YOUR GOAL -
When a line below holds the string "spoon", show that line.

Object transformation records
********************
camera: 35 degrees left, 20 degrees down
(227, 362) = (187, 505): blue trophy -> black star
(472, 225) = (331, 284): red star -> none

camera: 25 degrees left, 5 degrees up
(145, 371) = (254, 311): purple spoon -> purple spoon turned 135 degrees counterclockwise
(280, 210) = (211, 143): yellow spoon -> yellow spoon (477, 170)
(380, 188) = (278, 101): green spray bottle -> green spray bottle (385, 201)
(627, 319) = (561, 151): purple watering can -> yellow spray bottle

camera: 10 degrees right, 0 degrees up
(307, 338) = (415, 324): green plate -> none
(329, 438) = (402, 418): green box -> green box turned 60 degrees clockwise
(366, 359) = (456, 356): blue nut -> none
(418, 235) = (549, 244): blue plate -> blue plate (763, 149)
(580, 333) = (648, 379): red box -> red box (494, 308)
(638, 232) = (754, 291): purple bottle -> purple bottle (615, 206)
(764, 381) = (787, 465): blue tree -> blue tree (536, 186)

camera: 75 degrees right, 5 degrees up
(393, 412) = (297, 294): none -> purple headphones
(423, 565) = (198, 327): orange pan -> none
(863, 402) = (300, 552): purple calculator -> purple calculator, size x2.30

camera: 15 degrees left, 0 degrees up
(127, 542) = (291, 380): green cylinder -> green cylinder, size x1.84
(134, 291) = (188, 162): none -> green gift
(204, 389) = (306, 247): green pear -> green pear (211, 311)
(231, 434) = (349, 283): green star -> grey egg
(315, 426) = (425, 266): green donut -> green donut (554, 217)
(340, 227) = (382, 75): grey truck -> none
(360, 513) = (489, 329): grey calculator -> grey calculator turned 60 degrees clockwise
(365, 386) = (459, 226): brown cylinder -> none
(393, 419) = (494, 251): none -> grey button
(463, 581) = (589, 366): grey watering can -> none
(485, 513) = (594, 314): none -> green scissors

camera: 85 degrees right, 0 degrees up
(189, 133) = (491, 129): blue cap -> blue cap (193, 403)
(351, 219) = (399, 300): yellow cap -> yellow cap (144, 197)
********************
RESULT BELOW -
(145, 371) = (254, 311): purple spoon -> purple spoon turned 135 degrees counterclockwise
(280, 210) = (211, 143): yellow spoon -> yellow spoon (477, 170)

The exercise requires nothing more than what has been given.